• **SOURCE INFORMATION**:
++++

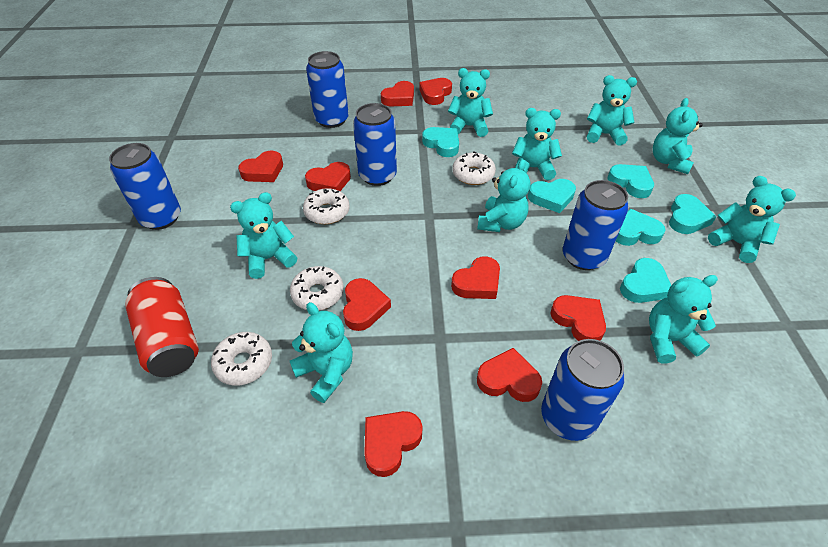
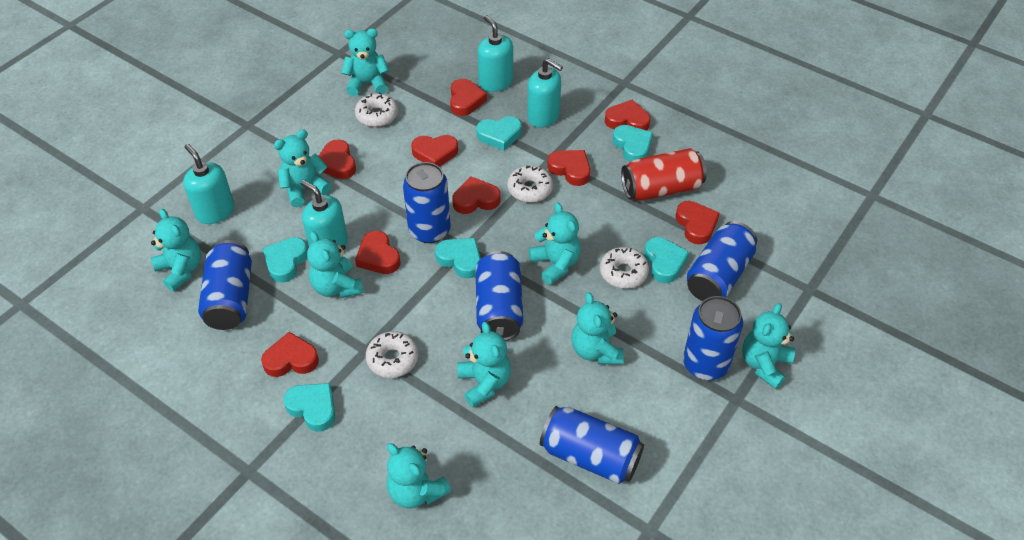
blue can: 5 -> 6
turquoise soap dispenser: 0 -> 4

++++

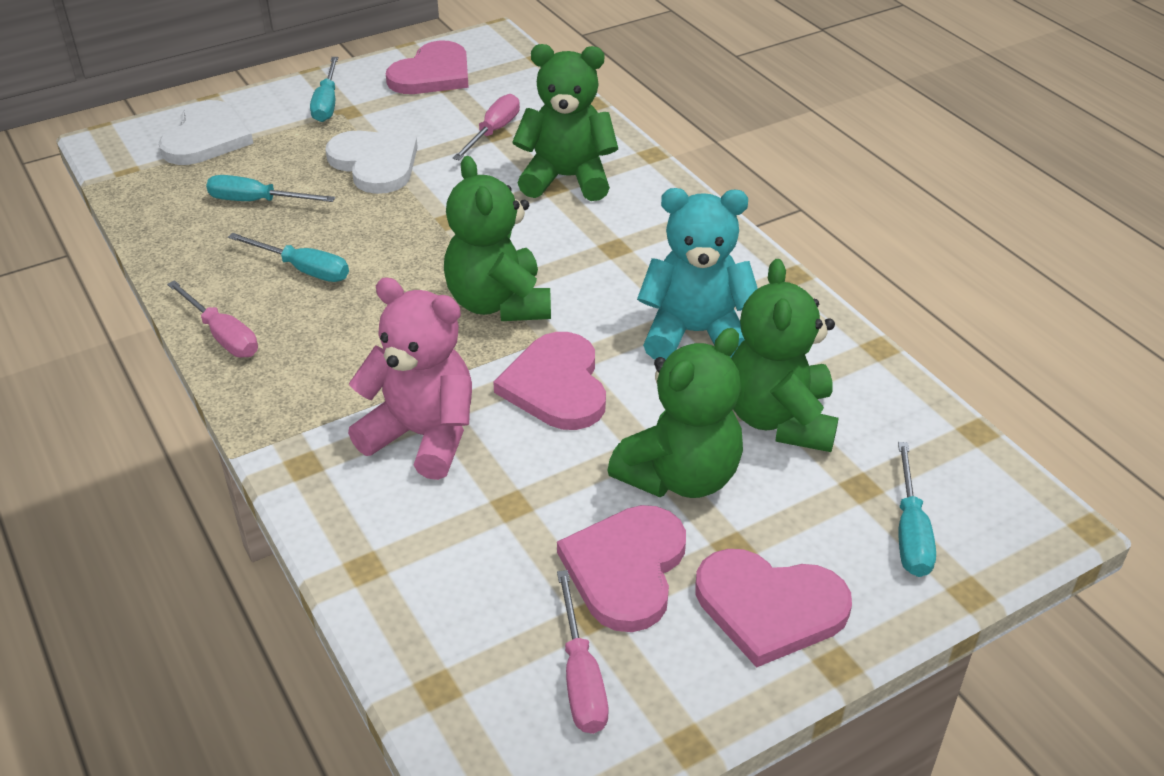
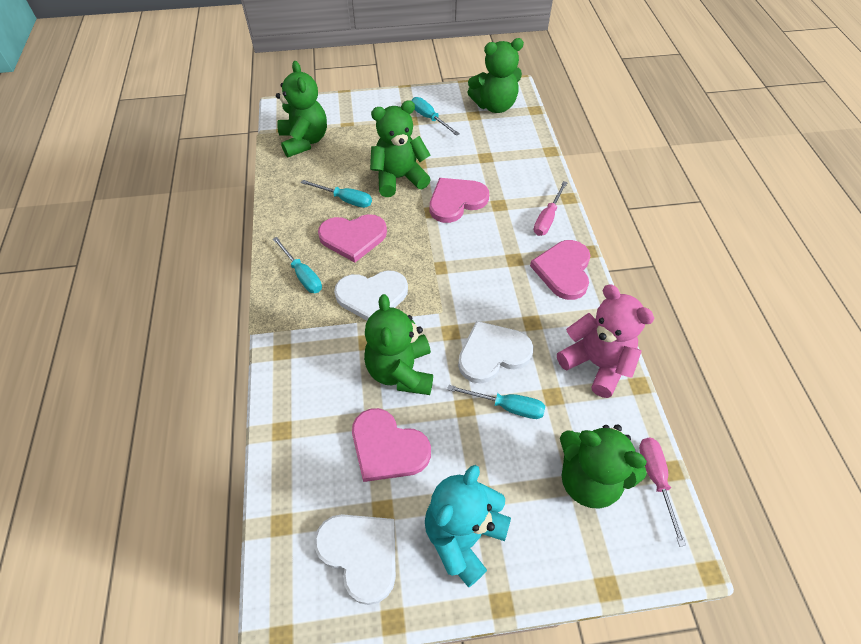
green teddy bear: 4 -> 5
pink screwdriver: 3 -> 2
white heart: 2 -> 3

++++

Quote the listing above, but only from the line that shows "green teddy bear: 4 -> 5" through the line that shows "white heart: 2 -> 3".

green teddy bear: 4 -> 5
pink screwdriver: 3 -> 2
white heart: 2 -> 3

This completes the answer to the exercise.